[Work to be completed] Pull out every line of the data below that contains the string "with", matching case exactly.

(Some data)
___
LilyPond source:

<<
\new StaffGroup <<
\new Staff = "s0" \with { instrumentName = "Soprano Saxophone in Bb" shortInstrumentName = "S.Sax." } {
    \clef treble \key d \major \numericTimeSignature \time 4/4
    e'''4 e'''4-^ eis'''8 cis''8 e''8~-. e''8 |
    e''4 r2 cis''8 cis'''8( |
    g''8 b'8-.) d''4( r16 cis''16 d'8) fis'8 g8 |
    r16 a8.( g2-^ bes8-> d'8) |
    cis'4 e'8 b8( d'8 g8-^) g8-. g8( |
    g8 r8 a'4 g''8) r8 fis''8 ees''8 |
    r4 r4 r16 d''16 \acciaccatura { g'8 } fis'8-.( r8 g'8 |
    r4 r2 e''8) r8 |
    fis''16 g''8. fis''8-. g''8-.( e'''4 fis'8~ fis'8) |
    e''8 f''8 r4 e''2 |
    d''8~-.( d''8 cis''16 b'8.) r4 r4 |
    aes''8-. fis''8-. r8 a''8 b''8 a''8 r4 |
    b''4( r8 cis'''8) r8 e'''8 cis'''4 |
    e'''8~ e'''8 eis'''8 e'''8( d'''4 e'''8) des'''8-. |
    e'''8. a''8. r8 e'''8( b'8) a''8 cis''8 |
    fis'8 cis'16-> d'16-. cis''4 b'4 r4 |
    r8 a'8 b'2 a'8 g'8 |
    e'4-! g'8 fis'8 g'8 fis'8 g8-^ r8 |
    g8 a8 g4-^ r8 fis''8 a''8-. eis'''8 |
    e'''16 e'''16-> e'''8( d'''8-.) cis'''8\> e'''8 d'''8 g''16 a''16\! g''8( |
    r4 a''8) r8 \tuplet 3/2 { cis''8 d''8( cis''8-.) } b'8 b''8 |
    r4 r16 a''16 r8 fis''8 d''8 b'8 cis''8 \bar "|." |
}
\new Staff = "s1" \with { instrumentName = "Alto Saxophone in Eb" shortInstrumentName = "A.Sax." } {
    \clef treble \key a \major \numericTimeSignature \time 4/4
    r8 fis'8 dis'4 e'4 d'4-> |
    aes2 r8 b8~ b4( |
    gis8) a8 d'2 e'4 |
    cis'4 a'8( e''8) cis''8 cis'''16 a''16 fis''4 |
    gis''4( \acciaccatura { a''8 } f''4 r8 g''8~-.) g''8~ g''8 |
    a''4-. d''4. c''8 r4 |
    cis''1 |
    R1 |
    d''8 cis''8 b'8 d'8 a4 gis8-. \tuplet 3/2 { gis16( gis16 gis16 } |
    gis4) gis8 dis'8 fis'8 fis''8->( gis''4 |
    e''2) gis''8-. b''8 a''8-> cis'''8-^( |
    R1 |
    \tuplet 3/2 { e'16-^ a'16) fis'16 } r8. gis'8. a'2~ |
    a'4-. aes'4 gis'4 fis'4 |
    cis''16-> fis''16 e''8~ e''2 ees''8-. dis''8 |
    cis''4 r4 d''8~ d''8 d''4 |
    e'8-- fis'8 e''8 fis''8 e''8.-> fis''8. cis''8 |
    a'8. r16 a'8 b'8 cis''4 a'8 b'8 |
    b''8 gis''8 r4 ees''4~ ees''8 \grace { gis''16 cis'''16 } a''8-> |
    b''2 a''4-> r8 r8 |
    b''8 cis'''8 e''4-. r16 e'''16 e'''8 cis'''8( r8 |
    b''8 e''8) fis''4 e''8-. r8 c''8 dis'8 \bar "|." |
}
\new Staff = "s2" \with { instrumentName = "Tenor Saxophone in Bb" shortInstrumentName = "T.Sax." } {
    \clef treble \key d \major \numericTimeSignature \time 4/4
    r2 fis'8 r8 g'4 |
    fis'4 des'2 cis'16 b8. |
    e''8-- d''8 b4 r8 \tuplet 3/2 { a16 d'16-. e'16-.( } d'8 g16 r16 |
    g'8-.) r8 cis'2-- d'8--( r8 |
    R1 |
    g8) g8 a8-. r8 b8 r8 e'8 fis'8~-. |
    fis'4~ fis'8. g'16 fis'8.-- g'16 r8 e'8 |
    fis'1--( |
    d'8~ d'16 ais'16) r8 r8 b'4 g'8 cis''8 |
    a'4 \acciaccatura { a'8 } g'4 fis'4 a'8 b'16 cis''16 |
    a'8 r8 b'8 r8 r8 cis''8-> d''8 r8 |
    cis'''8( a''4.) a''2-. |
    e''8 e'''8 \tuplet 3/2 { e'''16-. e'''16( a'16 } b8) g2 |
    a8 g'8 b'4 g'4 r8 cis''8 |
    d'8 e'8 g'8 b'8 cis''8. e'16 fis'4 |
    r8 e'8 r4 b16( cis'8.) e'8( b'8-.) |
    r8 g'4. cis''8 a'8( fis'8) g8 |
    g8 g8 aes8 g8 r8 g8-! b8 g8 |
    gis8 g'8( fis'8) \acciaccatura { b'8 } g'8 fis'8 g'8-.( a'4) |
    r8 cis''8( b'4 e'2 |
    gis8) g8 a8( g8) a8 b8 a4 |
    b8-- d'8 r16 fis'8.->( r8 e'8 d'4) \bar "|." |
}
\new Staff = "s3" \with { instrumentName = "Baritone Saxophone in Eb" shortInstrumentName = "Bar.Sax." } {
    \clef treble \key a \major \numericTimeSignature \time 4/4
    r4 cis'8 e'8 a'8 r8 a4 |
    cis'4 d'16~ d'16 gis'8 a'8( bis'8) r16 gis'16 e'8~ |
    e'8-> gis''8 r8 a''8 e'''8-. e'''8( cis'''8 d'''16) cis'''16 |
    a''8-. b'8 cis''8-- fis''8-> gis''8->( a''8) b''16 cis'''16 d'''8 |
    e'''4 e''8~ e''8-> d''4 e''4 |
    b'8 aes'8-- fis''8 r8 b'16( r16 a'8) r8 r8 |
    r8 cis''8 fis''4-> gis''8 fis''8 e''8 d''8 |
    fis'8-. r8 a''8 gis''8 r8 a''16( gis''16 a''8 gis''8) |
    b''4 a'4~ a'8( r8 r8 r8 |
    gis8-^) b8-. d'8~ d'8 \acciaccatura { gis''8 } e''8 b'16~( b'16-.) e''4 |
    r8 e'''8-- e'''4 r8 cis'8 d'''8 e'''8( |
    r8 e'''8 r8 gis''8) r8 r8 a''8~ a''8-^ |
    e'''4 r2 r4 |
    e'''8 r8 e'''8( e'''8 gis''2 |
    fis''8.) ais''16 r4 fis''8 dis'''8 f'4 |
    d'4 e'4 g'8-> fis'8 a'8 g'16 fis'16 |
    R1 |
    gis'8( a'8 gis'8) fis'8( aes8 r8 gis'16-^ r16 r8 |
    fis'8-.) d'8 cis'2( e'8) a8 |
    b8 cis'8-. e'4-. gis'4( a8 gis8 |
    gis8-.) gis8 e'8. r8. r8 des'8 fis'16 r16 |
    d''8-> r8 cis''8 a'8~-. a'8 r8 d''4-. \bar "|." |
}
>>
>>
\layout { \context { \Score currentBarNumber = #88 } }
___
[Result]
\new Staff = "s0" \with { instrumentName = "Soprano Saxophone in Bb" shortInstrumentName = "S.Sax." } {
\new Staff = "s1" \with { instrumentName = "Alto Saxophone in Eb" shortInstrumentName = "A.Sax." } {
\new Staff = "s2" \with { instrumentName = "Tenor Saxophone in Bb" shortInstrumentName = "T.Sax." } {
\new Staff = "s3" \with { instrumentName = "Baritone Saxophone in Eb" shortInstrumentName = "Bar.Sax." } {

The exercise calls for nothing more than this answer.